WHAT TO PRODUCE
Every line in the records below between the one holding "camera: 25 degrees left, 15 degrees up" and the one holding "(650, 219) = (474, 242): turquoise", inclusive, is to be set down exactly; all other lines are to be left out.

DATA FOR PROCESSING
☆ ☆ ☆ ☆ ☆

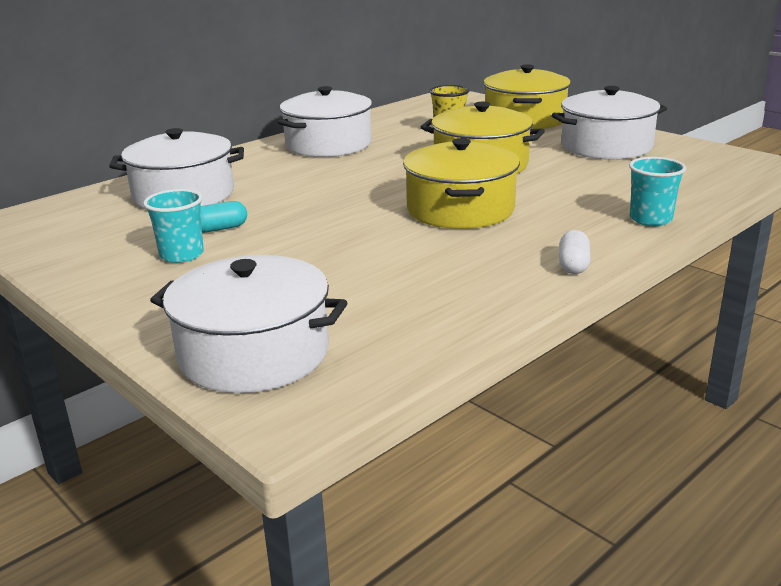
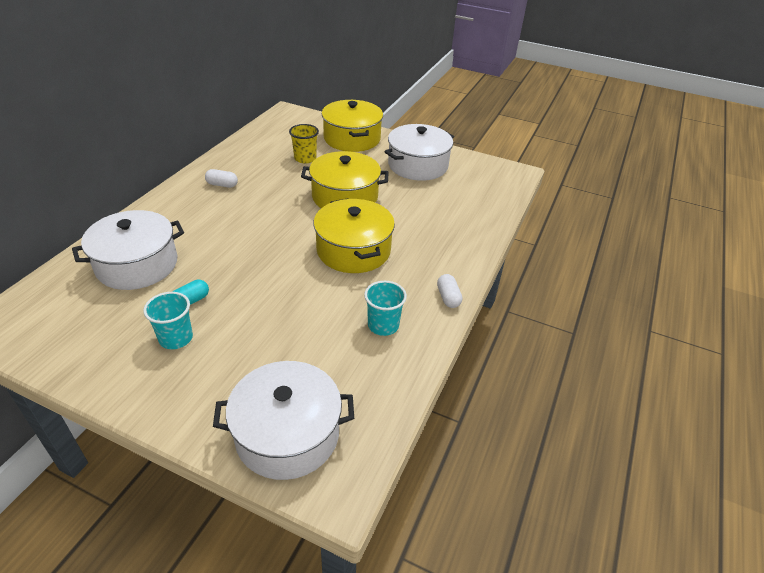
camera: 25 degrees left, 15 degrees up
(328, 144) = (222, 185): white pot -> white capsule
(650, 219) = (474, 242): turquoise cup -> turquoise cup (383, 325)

☆ ☆ ☆ ☆ ☆

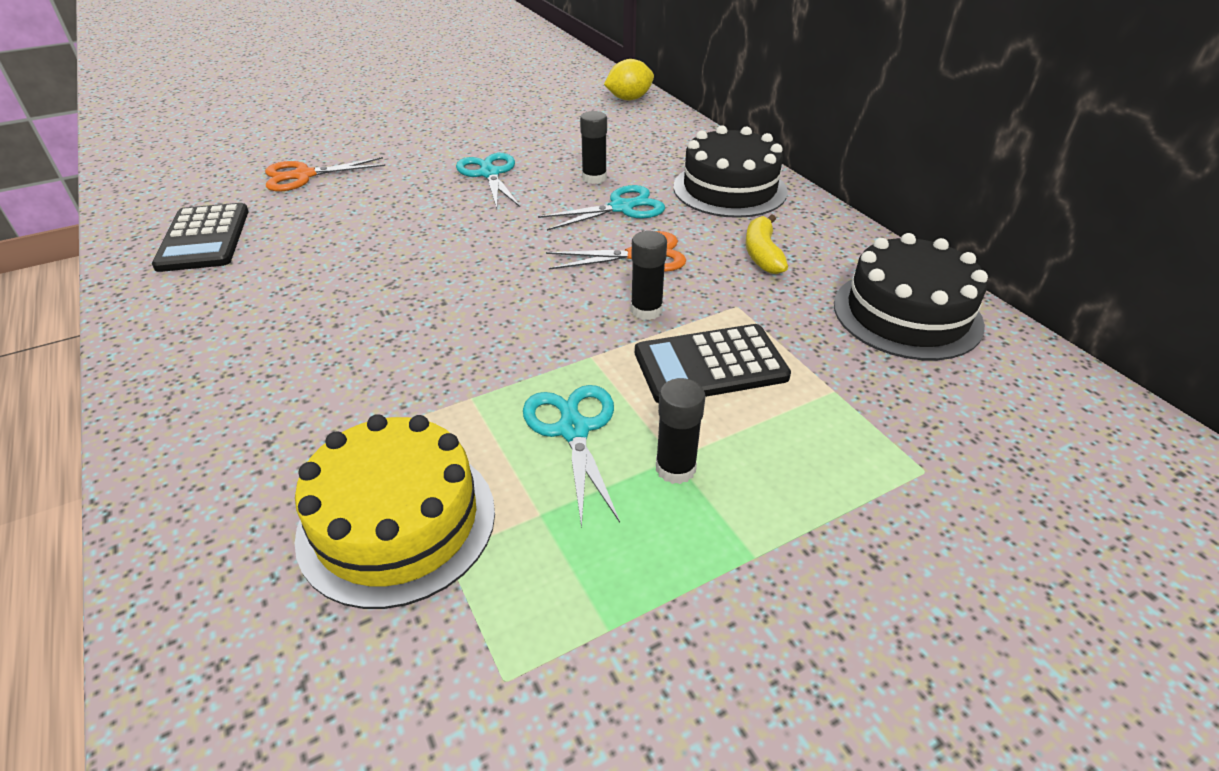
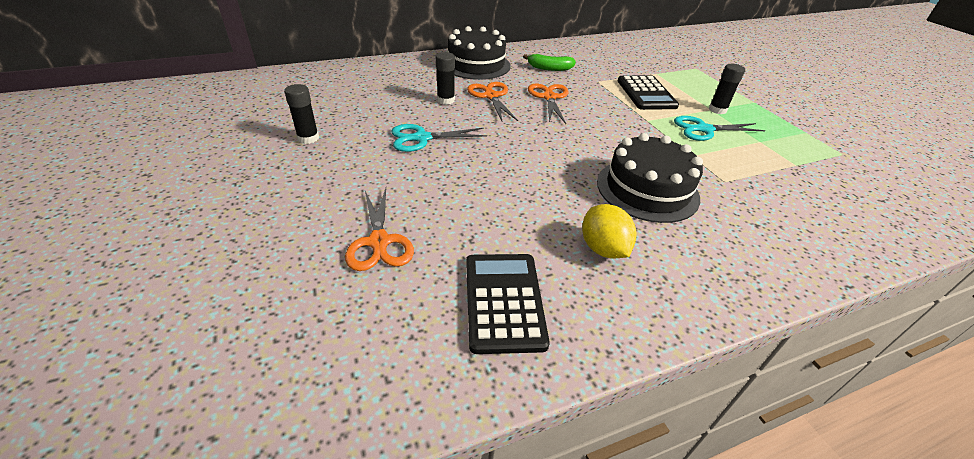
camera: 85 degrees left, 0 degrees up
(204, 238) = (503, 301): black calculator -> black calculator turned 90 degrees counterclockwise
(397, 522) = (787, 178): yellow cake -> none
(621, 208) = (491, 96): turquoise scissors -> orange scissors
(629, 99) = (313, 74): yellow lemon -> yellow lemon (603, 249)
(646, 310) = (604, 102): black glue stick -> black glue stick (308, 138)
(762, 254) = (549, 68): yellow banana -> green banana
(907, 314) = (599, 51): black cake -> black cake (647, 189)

☆ ☆ ☆ ☆ ☆

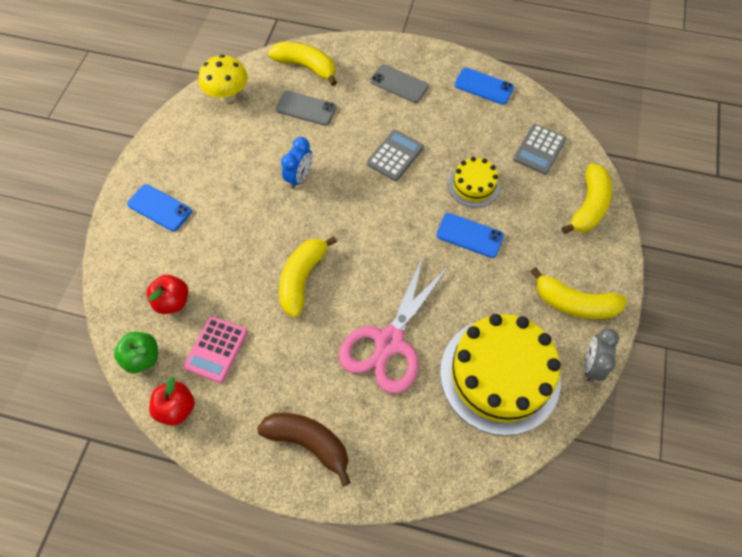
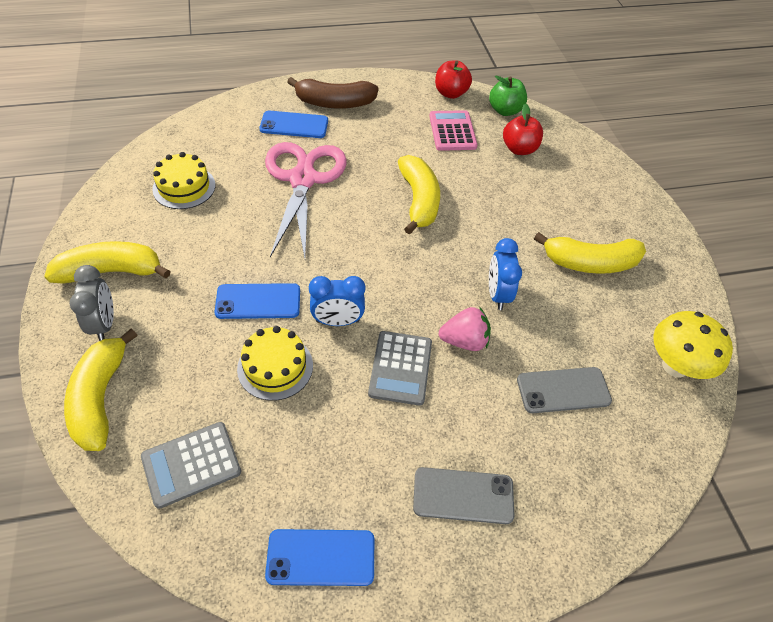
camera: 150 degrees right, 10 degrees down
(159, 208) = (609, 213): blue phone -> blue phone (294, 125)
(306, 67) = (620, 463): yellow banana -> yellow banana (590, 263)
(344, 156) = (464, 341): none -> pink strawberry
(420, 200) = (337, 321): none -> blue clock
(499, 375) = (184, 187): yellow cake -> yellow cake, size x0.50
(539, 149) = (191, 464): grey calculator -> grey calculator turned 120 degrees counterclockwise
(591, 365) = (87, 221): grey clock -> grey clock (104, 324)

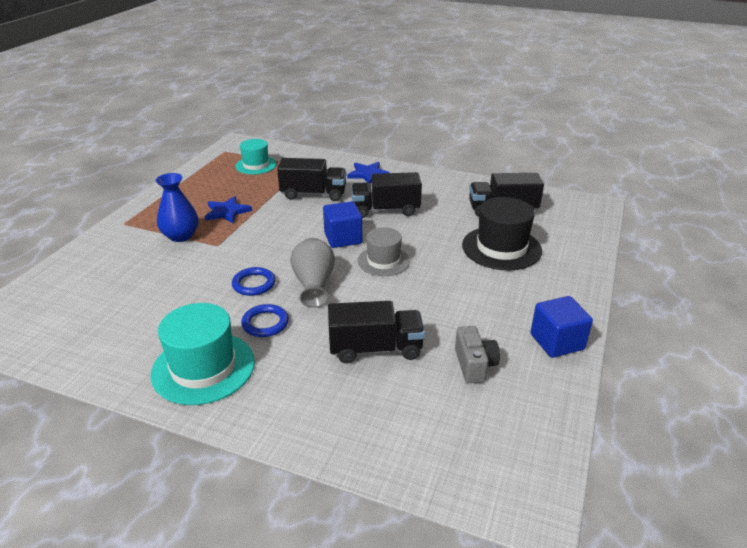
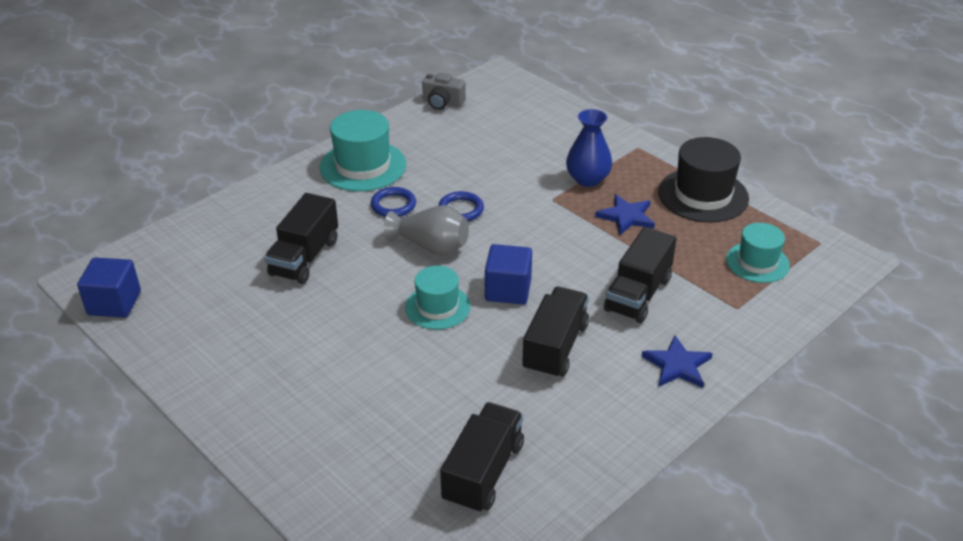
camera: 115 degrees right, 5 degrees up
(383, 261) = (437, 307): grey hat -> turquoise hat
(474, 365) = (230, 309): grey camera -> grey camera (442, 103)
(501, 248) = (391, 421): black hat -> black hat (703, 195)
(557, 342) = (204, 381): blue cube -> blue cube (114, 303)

☆ ☆ ☆ ☆ ☆

ANSWER TO THIS EXERCISE
camera: 25 degrees left, 15 degrees up
(328, 144) = (222, 185): white pot -> white capsule
(650, 219) = (474, 242): turquoise cup -> turquoise cup (383, 325)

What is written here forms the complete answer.